▶ [Description of the task]: Print all records exactly, pictures left out.

Stored records:
+-------+
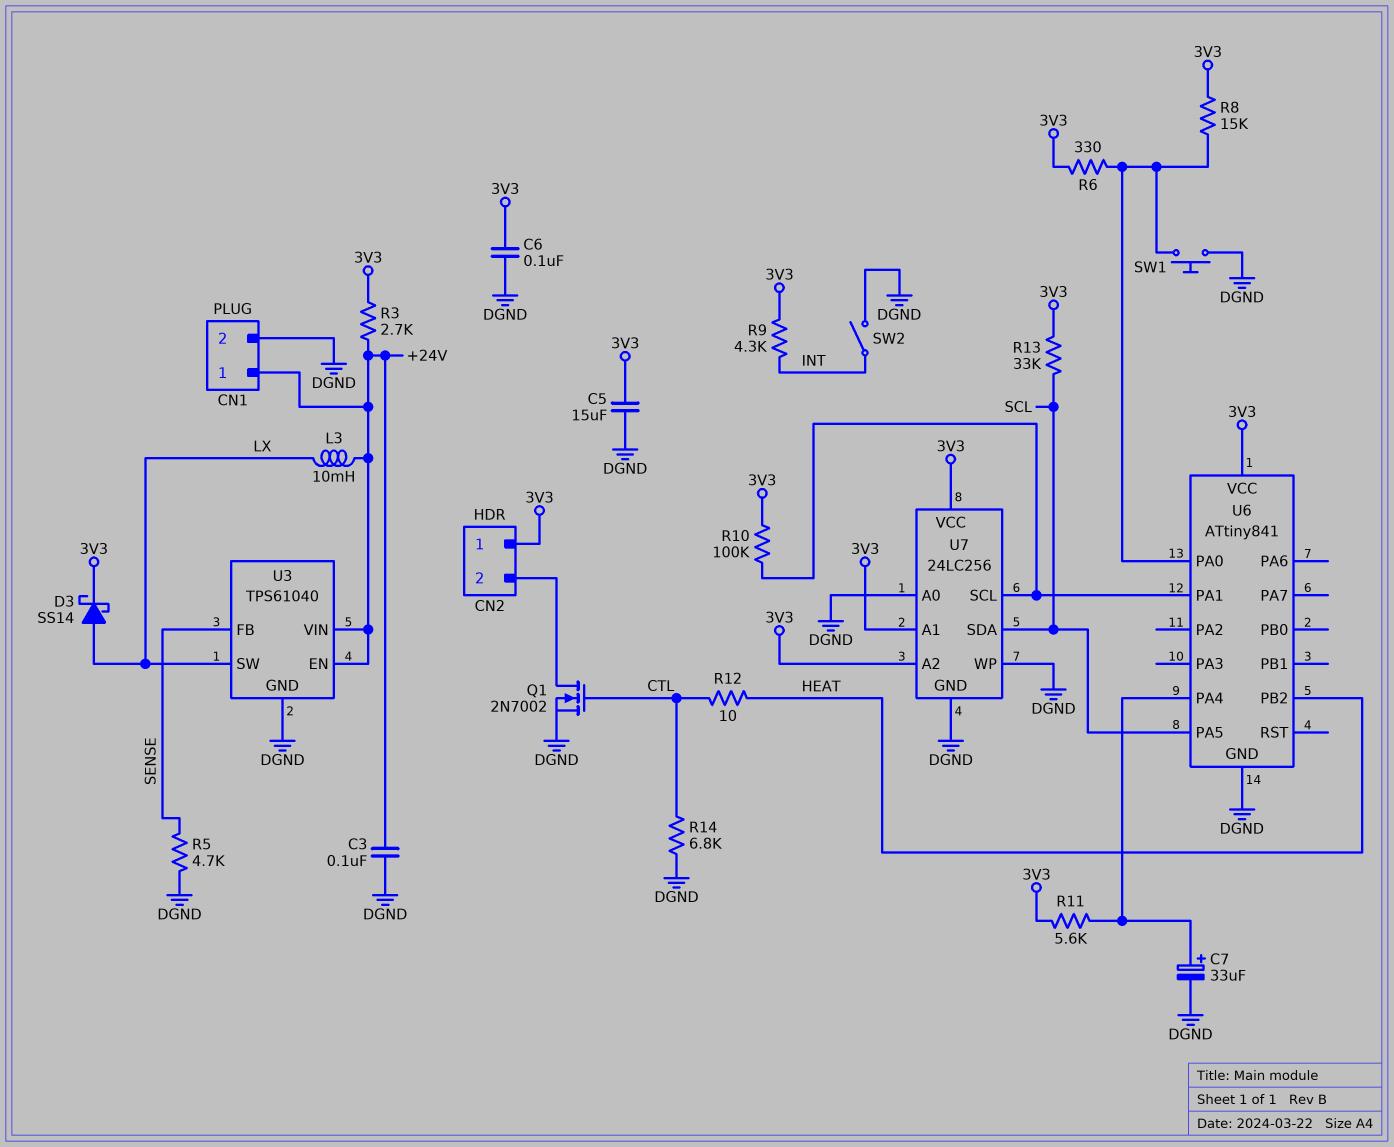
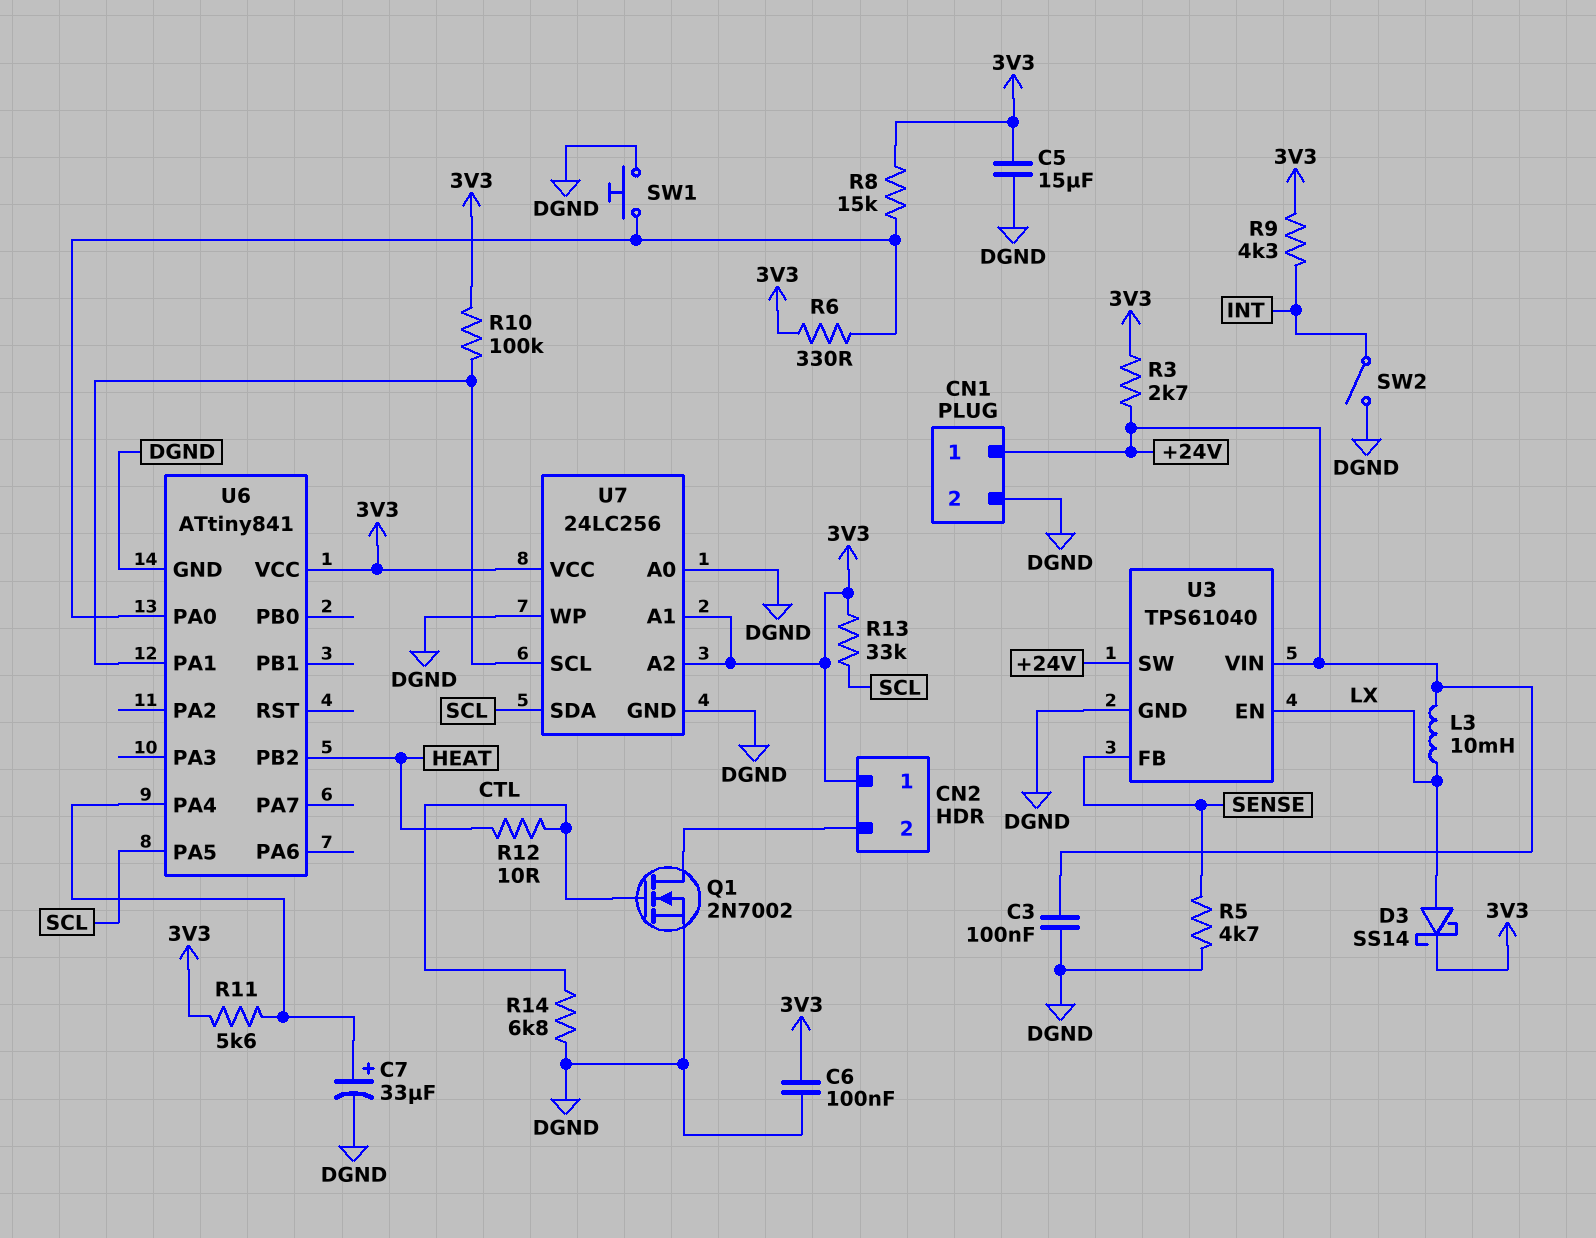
U3 pin EN: +24V -> LX
U3 pin SW: LX -> +24V

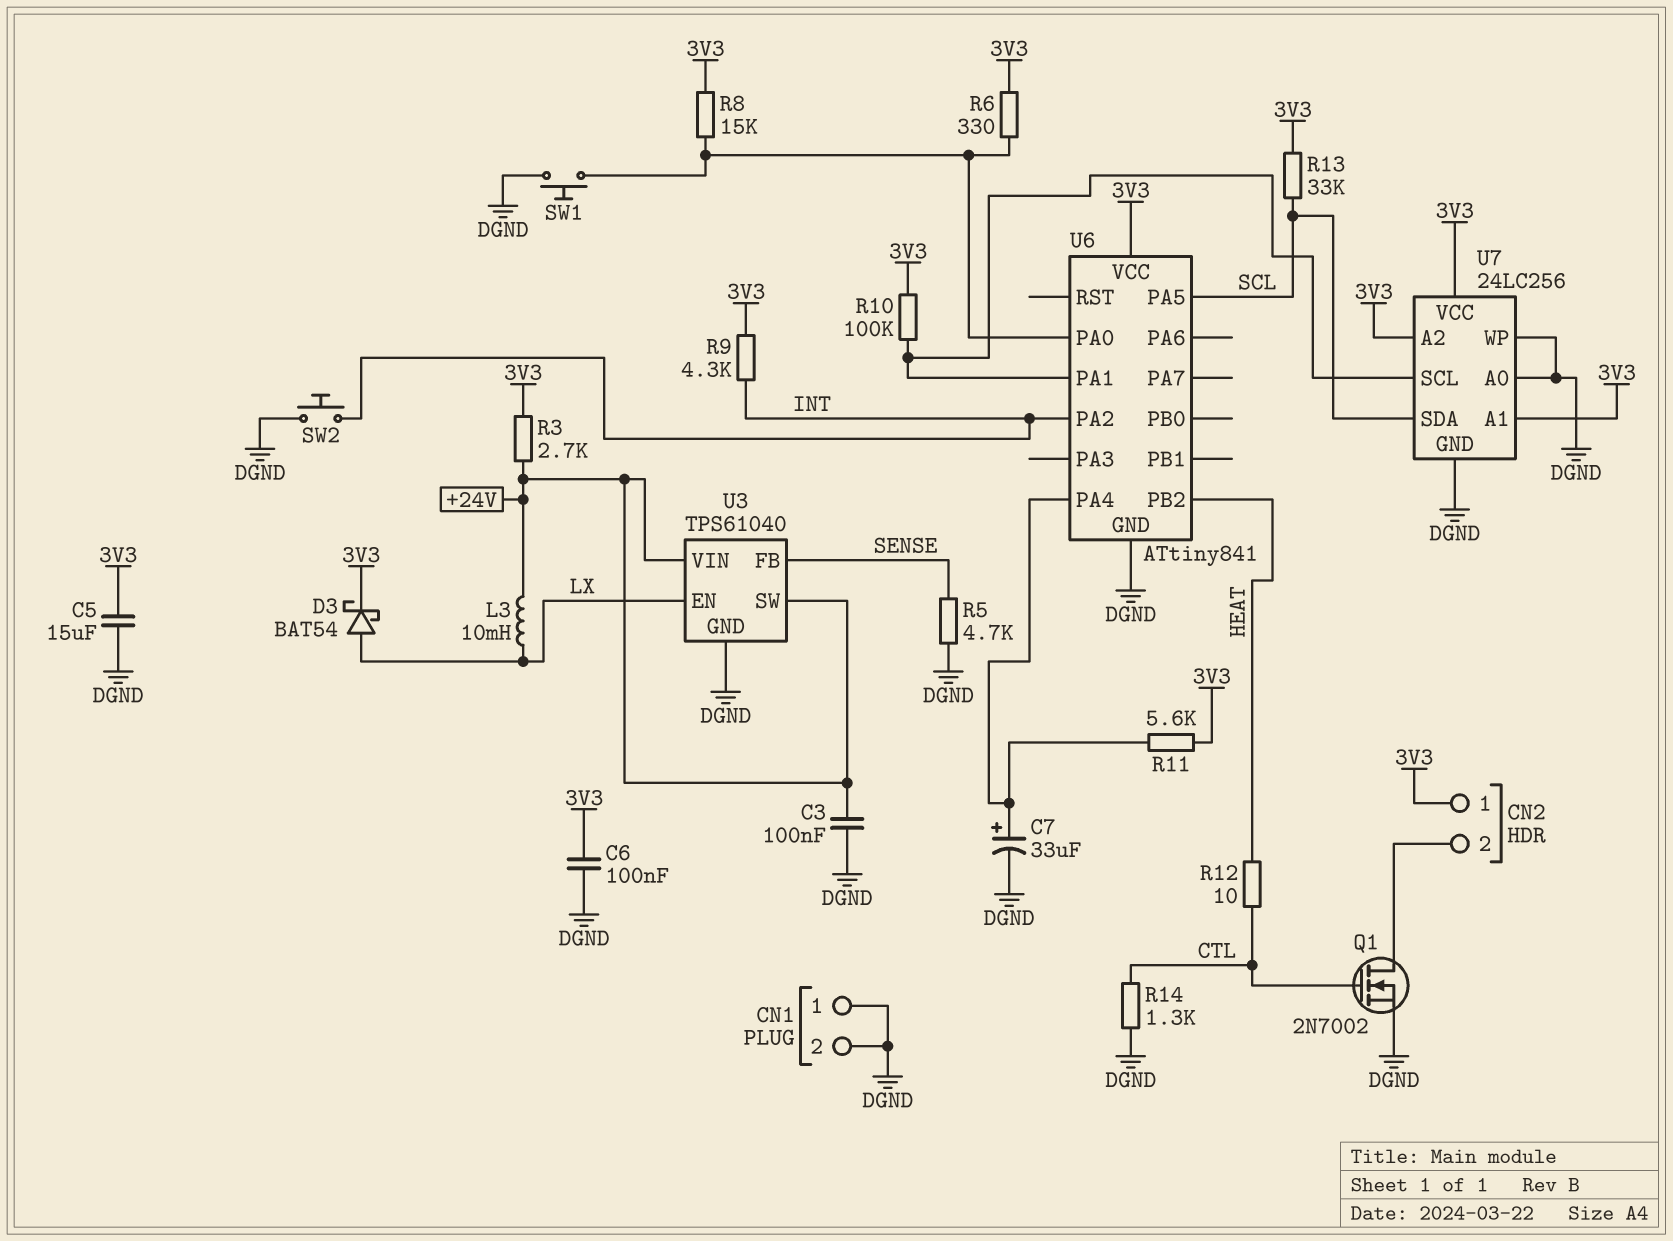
CN1 pin 1: +24V -> DGND
D3: schottky SS14 (A LX, K 3V3) -> schottky BAT54 (A LX, K 3V3)
R14: 6.8k (CTL, DGND) -> 1.3k (CTL, DGND)
SW2: switch (DGND, INT) -> button (DGND, INT)
U6 pin PA2: none -> INT

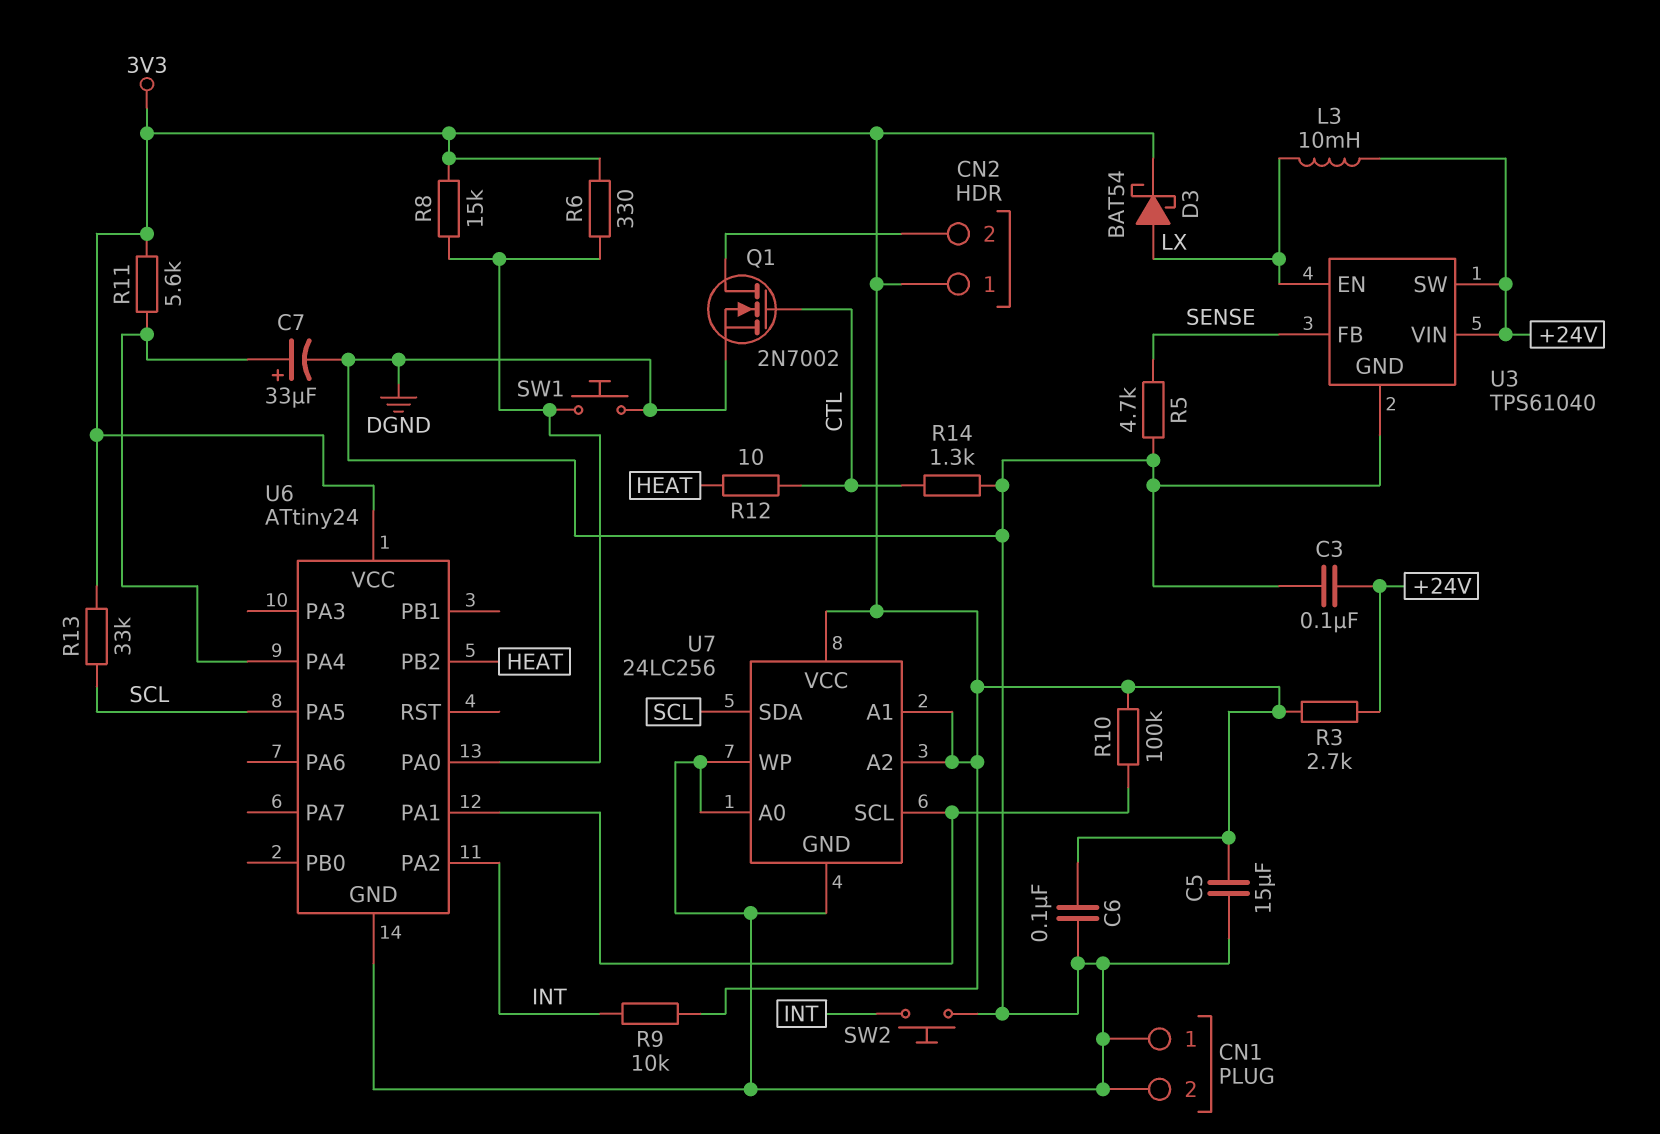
R9: 4.3k (3V3, INT) -> 10k (3V3, INT)
U6: ATtiny841 -> ATtiny24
+-------+
▶ [Response to the task]:
U3 pin EN: +24V -> LX
U3 pin SW: LX -> +24V

CN1 pin 1: +24V -> DGND
D3: schottky SS14 (A LX, K 3V3) -> schottky BAT54 (A LX, K 3V3)
R14: 6.8k (CTL, DGND) -> 1.3k (CTL, DGND)
SW2: switch (DGND, INT) -> button (DGND, INT)
U6 pin PA2: none -> INT

R9: 4.3k (3V3, INT) -> 10k (3V3, INT)
U6: ATtiny841 -> ATtiny24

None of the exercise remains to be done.